- Material provided:
::::

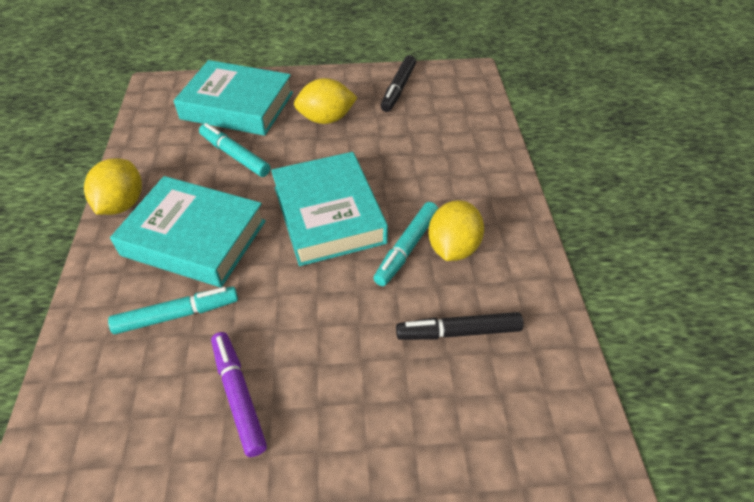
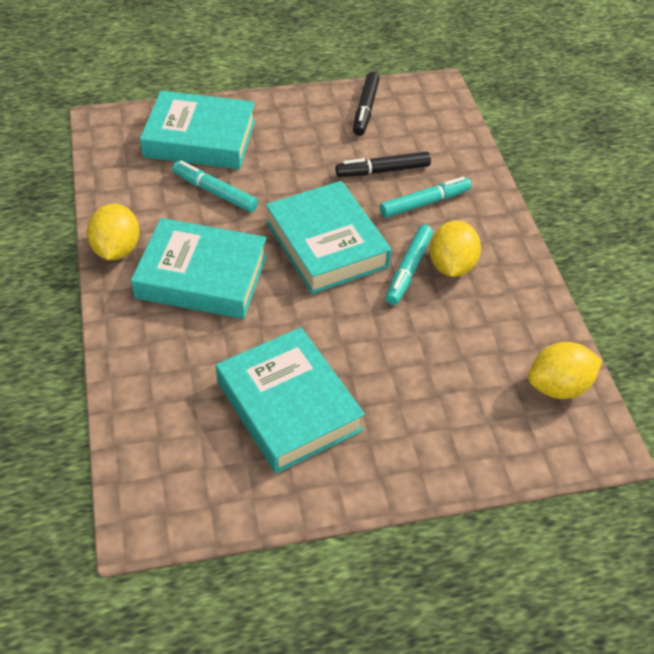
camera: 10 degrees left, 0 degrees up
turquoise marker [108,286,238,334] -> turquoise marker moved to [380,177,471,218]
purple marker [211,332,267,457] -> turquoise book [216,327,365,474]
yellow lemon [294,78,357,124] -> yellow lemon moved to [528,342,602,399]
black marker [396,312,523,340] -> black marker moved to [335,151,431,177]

::::

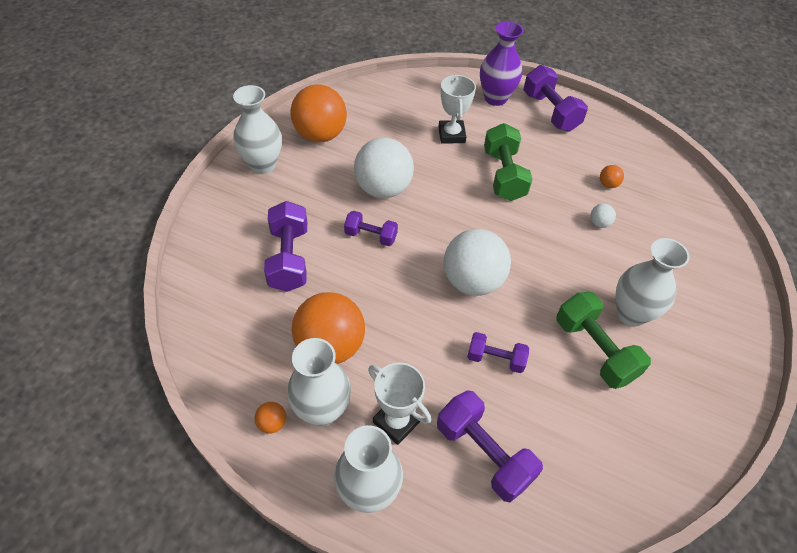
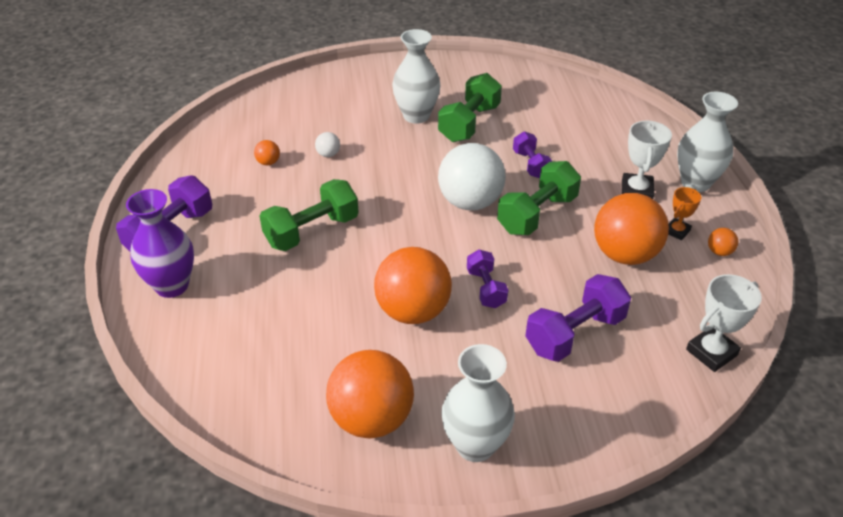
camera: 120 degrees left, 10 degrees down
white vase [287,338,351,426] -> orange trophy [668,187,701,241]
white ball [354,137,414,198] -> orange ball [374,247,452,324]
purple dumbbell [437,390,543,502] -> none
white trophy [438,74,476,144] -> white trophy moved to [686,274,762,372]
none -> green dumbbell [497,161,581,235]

::::

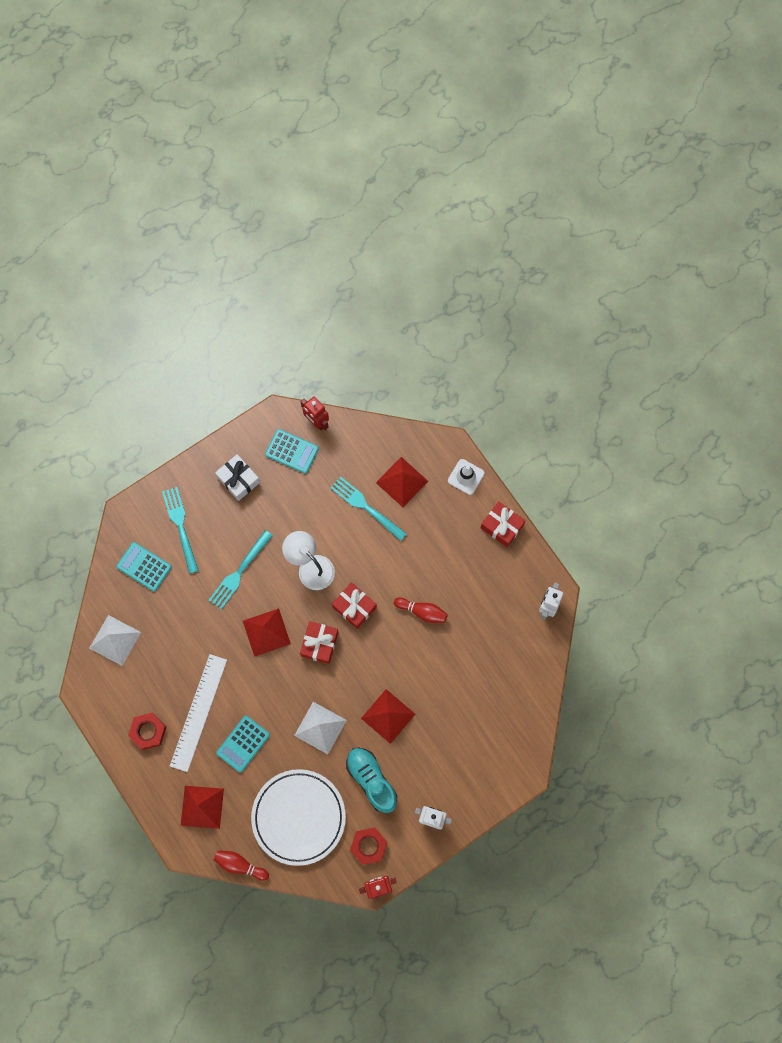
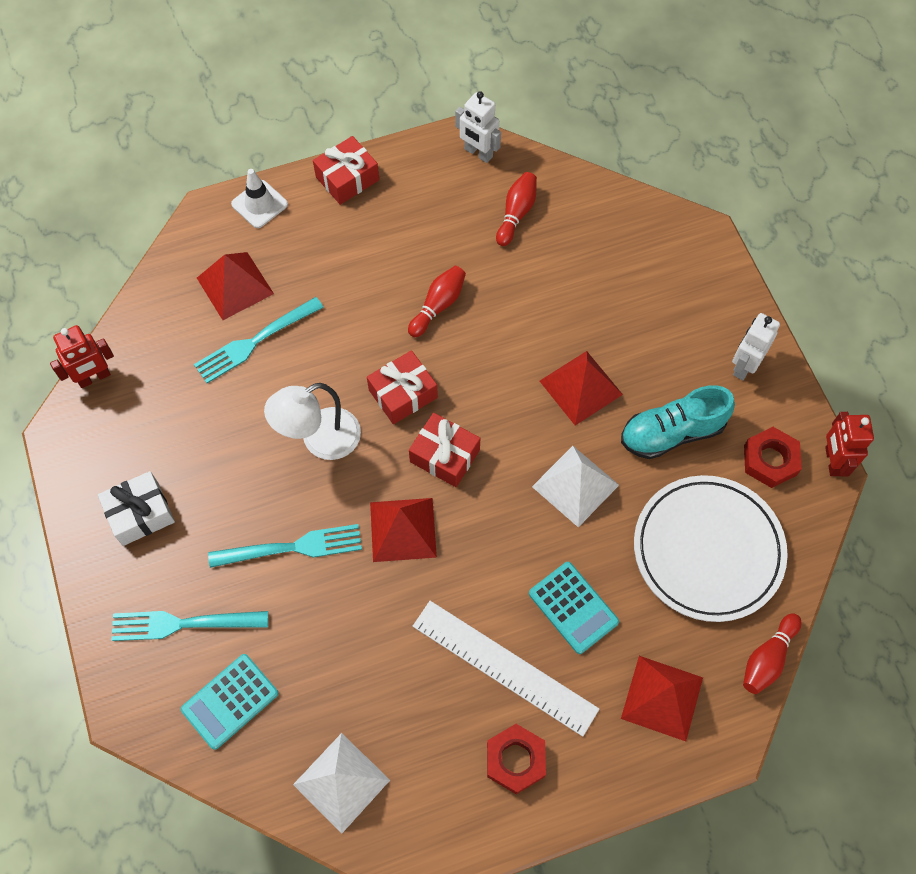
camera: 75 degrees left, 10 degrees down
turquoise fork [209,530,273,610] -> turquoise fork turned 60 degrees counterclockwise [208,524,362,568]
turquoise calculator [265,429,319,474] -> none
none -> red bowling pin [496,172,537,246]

::::

Retrieve each line from the records above where the word "dumbbell" occurs.

purple dumbbell [437,390,543,502] -> none
none -> green dumbbell [497,161,581,235]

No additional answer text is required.